__Aim__
Quote every line of the data below verbatim, leaving out the pictures.
──────── Raw data
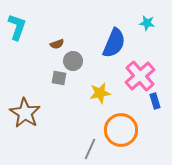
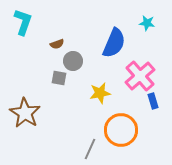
cyan L-shape: moved 6 px right, 5 px up
blue rectangle: moved 2 px left
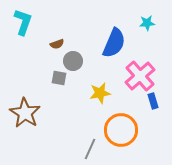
cyan star: rotated 14 degrees counterclockwise
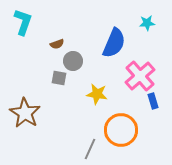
yellow star: moved 3 px left, 1 px down; rotated 20 degrees clockwise
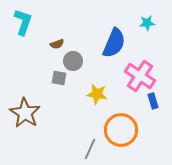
pink cross: rotated 16 degrees counterclockwise
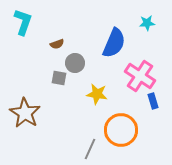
gray circle: moved 2 px right, 2 px down
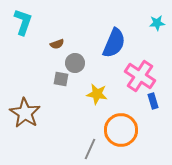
cyan star: moved 10 px right
gray square: moved 2 px right, 1 px down
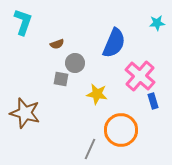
pink cross: rotated 8 degrees clockwise
brown star: rotated 16 degrees counterclockwise
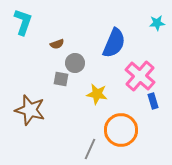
brown star: moved 5 px right, 3 px up
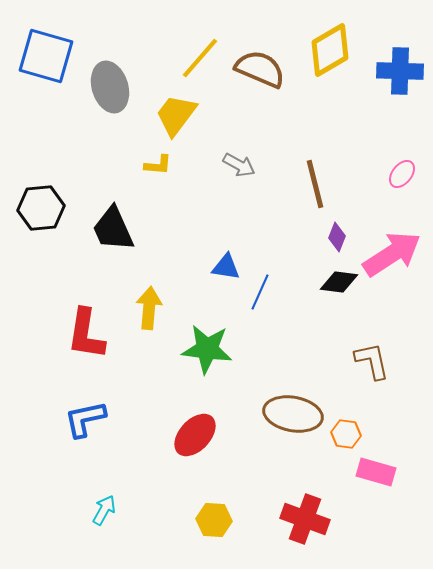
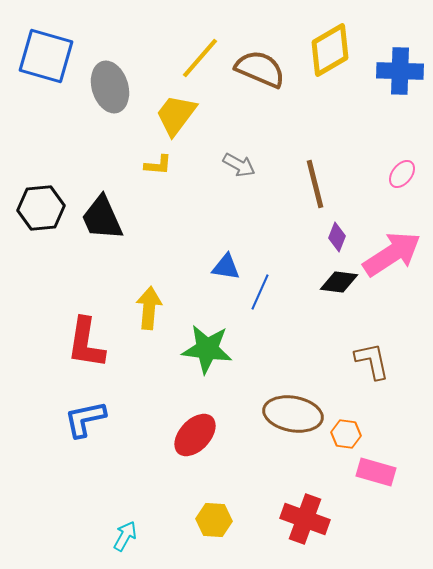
black trapezoid: moved 11 px left, 11 px up
red L-shape: moved 9 px down
cyan arrow: moved 21 px right, 26 px down
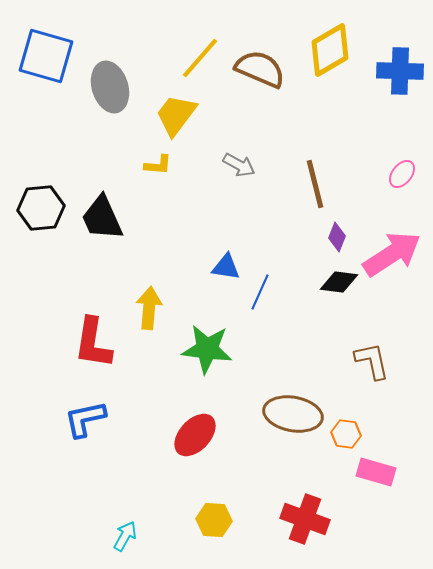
red L-shape: moved 7 px right
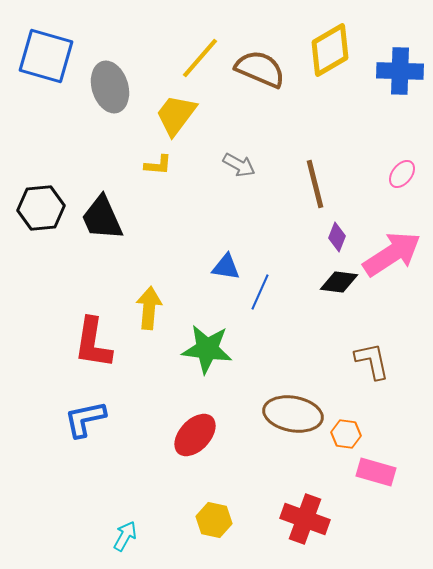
yellow hexagon: rotated 8 degrees clockwise
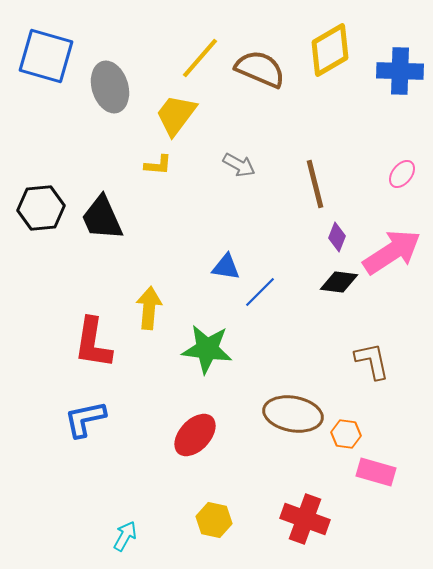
pink arrow: moved 2 px up
blue line: rotated 21 degrees clockwise
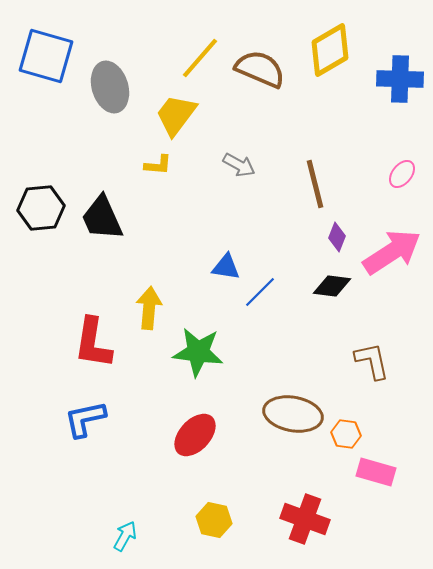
blue cross: moved 8 px down
black diamond: moved 7 px left, 4 px down
green star: moved 9 px left, 3 px down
────────────────
__Result for this exercise__
cyan L-shape: moved 6 px right, 5 px up
blue rectangle: moved 2 px left
cyan star: rotated 14 degrees counterclockwise
yellow star: moved 3 px left, 1 px down; rotated 20 degrees clockwise
pink cross: rotated 16 degrees counterclockwise
gray circle: moved 2 px right, 2 px down
cyan star: moved 10 px right
gray square: moved 2 px right, 1 px down
pink cross: rotated 8 degrees clockwise
brown star: rotated 16 degrees counterclockwise
brown star: moved 5 px right, 3 px up
black trapezoid: moved 11 px left, 11 px up
red L-shape: moved 9 px down
cyan arrow: moved 21 px right, 26 px down
red L-shape: moved 7 px right
yellow hexagon: rotated 8 degrees clockwise
pink arrow: moved 2 px up
blue line: rotated 21 degrees clockwise
blue cross: moved 8 px down
black diamond: moved 7 px left, 4 px down
green star: moved 9 px left, 3 px down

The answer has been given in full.